*Required work*:
Pull every line from the records that has the word "PINK" in it.

*Input for this task*:
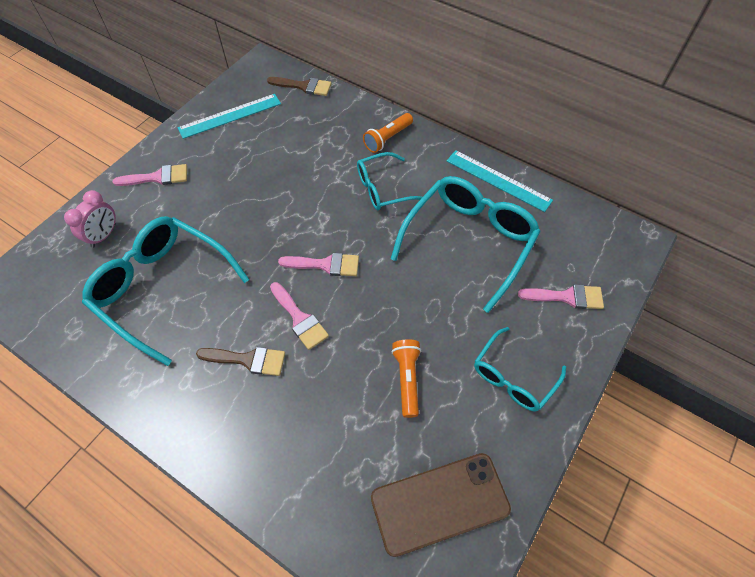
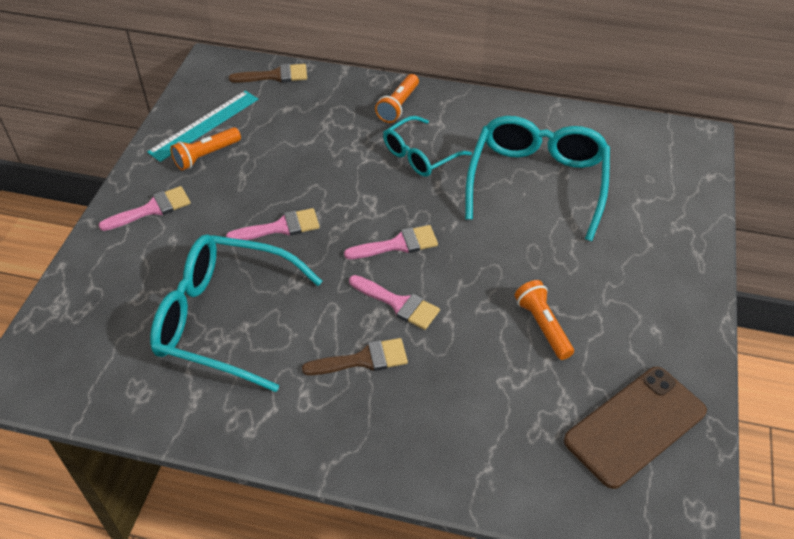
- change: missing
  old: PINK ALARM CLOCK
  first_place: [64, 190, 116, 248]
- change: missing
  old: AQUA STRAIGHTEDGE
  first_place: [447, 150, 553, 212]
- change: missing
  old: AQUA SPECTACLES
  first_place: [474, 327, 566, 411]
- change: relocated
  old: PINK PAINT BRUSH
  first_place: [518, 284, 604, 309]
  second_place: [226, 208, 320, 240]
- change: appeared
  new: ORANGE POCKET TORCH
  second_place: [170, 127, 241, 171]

*Reply to the exercise*:
  old: PINK ALARM CLOCK
  old: PINK PAINT BRUSH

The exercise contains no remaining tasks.